Records supplied below:

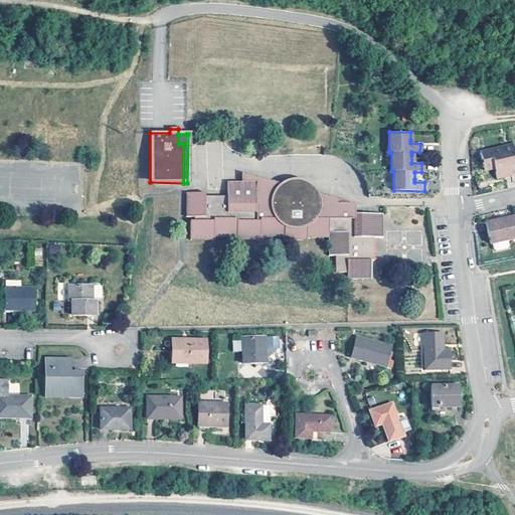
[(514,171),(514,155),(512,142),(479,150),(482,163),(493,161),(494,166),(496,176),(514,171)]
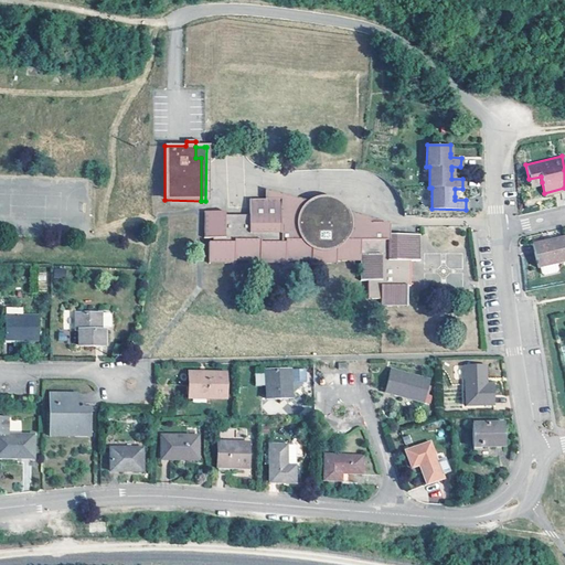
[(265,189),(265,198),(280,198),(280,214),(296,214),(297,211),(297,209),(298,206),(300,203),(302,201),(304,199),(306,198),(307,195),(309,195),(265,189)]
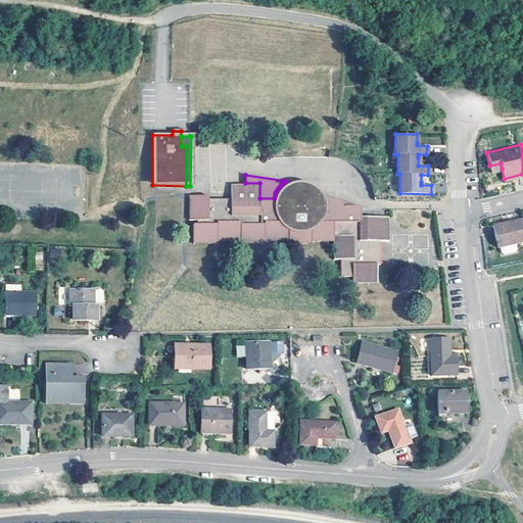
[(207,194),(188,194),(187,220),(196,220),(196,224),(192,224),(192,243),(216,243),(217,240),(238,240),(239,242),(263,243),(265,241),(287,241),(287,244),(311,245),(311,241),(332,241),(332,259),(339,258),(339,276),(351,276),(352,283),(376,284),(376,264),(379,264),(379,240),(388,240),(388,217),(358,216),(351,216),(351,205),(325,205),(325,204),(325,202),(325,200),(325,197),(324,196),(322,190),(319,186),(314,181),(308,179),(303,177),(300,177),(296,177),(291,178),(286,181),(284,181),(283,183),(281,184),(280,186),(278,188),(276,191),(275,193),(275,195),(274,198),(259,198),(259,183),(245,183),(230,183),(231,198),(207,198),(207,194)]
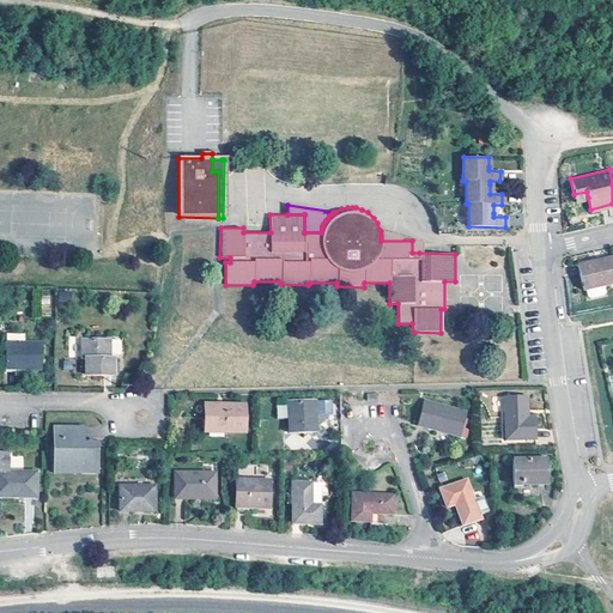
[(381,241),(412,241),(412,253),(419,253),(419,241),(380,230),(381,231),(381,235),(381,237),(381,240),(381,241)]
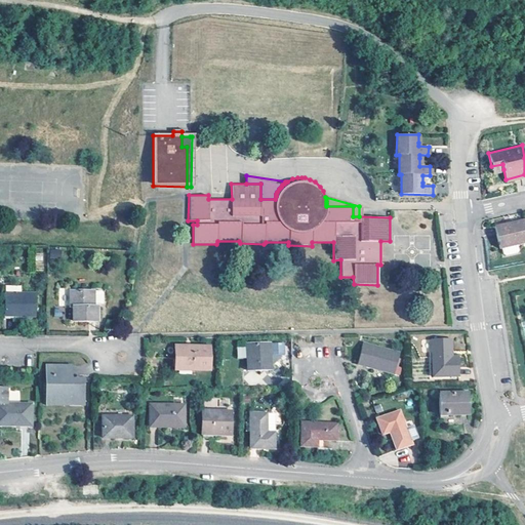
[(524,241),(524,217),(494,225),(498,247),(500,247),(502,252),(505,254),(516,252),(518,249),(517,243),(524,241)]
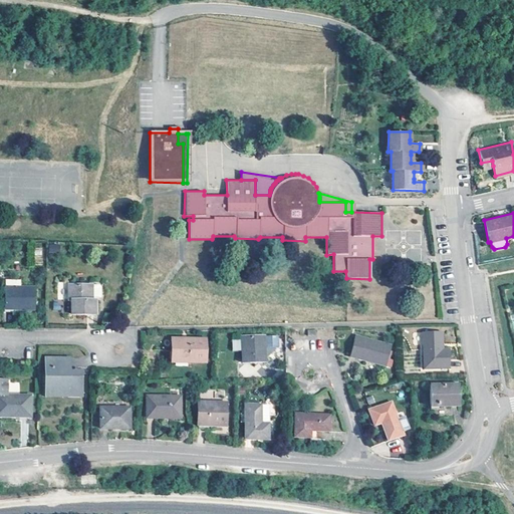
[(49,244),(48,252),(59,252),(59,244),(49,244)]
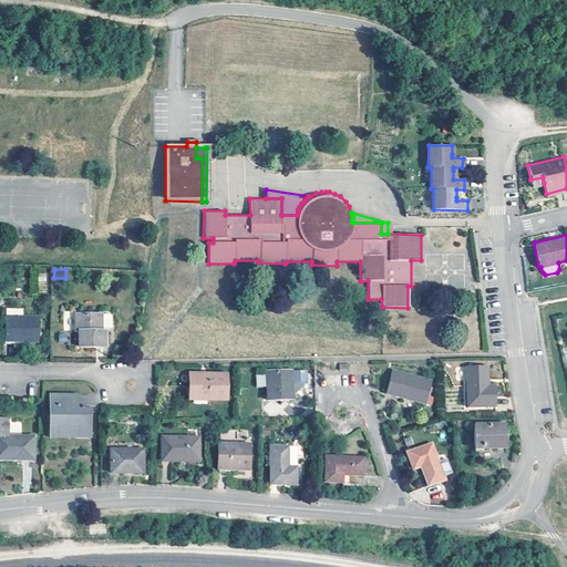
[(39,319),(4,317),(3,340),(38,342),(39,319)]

End of Records supplied.

** What you will do **
Please repeat every record above exactly, leaving the pictures out.

** Answer for the task **
[(514,171),(514,155),(512,142),(479,150),(482,163),(493,161),(494,166),(496,176),(514,171)]
[(265,189),(265,198),(280,198),(280,214),(296,214),(297,211),(297,209),(298,206),(300,203),(302,201),(304,199),(306,198),(307,195),(309,195),(265,189)]
[(207,194),(188,194),(187,220),(196,220),(196,224),(192,224),(192,243),(216,243),(217,240),(238,240),(239,242),(263,243),(265,241),(287,241),(287,244),(311,245),(311,241),(332,241),(332,259),(339,258),(339,276),(351,276),(352,283),(376,284),(376,264),(379,264),(379,240),(388,240),(388,217),(358,216),(351,216),(351,205),(325,205),(325,204),(325,202),(325,200),(325,197),(324,196),(322,190),(319,186),(314,181),(308,179),(303,177),(300,177),(296,177),(291,178),(286,181),(284,181),(283,183),(281,184),(280,186),(278,188),(276,191),(275,193),(275,195),(274,198),(259,198),(259,183),(245,183),(230,183),(231,198),(207,198),(207,194)]
[(381,241),(412,241),(412,253),(419,253),(419,241),(380,230),(381,231),(381,235),(381,237),(381,240),(381,241)]
[(524,241),(524,217),(494,225),(498,247),(500,247),(502,252),(505,254),(516,252),(518,249),(517,243),(524,241)]
[(49,244),(48,252),(59,252),(59,244),(49,244)]
[(39,319),(4,317),(3,340),(38,342),(39,319)]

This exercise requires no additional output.